## Work to be completed
Gather each line of the entries below that includes "spool".
BEGIN Data supplied
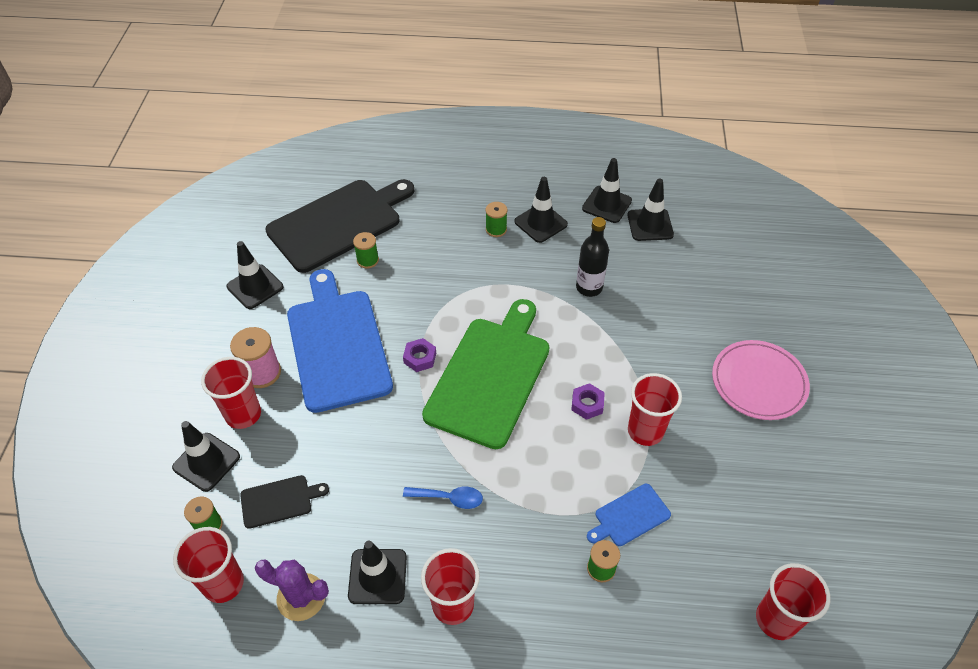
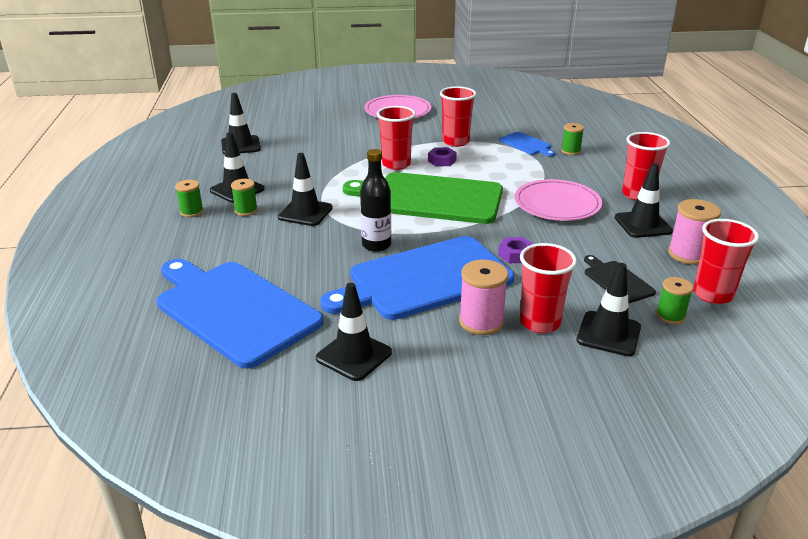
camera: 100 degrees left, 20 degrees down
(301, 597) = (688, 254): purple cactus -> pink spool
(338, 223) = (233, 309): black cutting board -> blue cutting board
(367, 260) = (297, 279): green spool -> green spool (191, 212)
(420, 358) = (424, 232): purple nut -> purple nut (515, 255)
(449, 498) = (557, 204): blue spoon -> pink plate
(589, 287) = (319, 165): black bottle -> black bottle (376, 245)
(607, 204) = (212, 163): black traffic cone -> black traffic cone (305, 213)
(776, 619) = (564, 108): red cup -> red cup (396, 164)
END Data supplied
BEGIN Data supplied
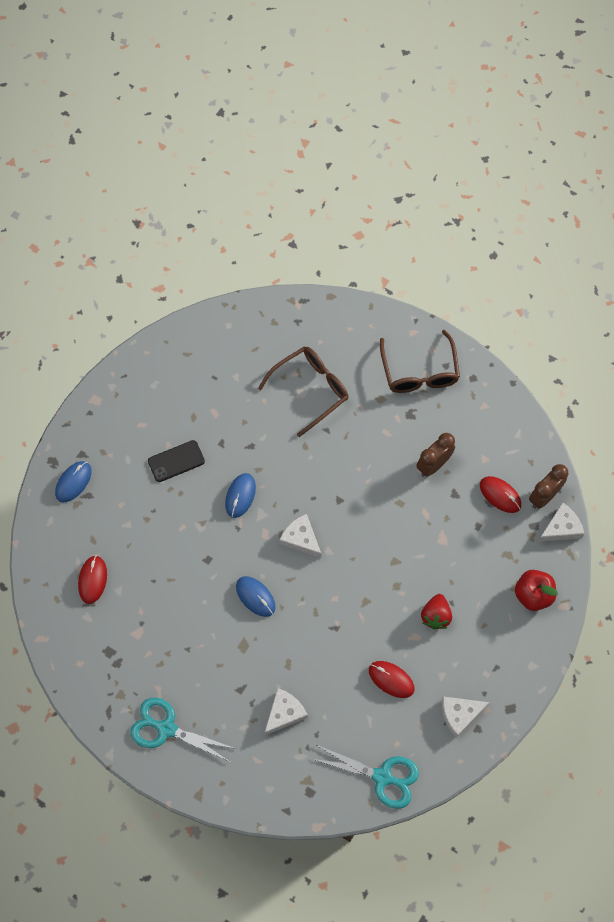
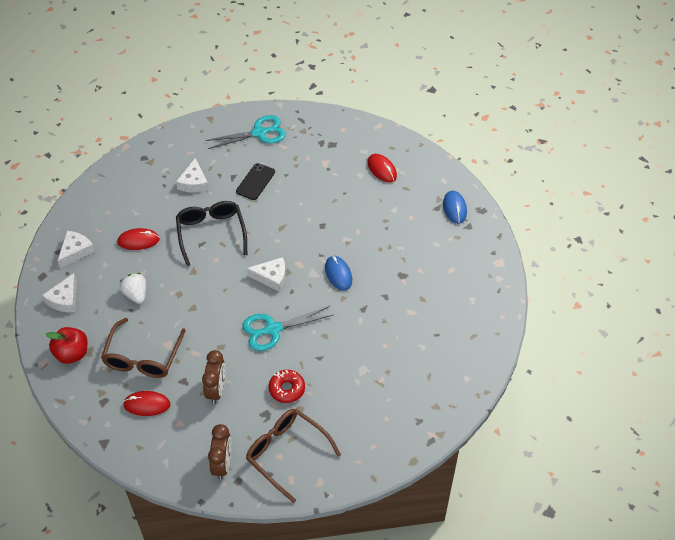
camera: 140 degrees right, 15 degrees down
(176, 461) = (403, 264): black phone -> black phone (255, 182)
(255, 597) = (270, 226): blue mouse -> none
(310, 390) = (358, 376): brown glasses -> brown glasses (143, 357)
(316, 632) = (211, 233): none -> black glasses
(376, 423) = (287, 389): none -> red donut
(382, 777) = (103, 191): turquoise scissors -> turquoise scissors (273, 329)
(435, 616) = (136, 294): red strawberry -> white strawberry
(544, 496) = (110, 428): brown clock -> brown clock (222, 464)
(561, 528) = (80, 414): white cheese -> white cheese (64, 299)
END Data supplied
BEGIN Data supplied
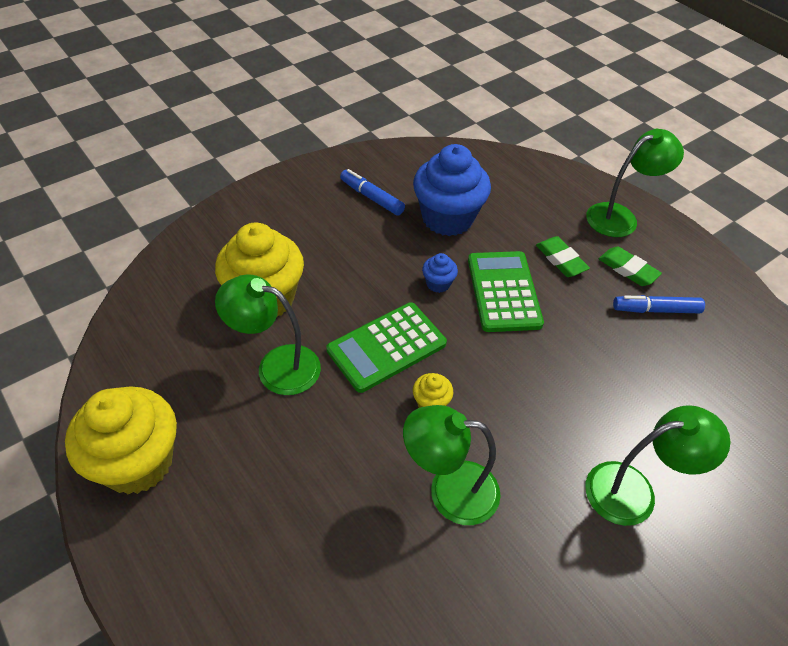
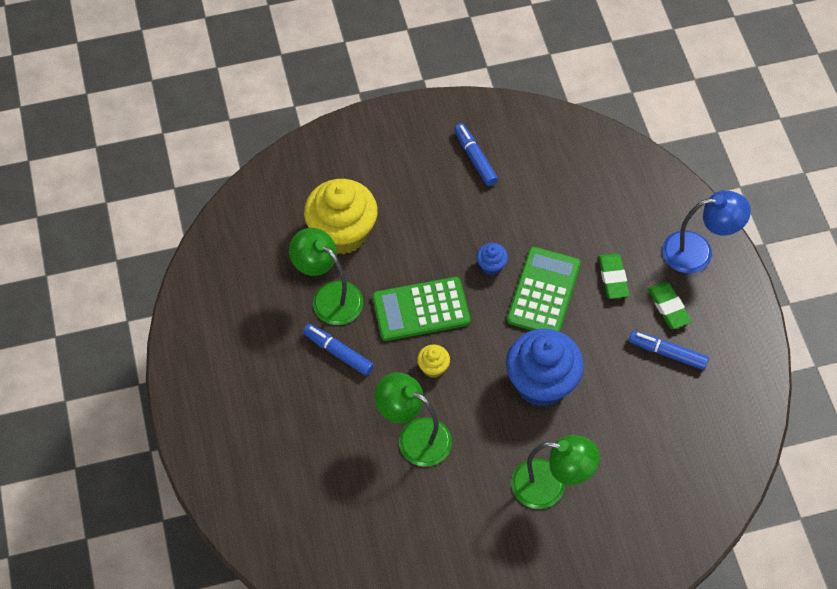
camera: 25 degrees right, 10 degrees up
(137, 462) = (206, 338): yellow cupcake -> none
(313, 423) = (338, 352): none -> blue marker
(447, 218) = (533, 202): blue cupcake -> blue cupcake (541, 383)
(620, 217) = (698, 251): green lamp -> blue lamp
END Data supplied
## Task output
(301, 597) = (688, 254): purple cactus -> pink spool
(367, 260) = (297, 279): green spool -> green spool (191, 212)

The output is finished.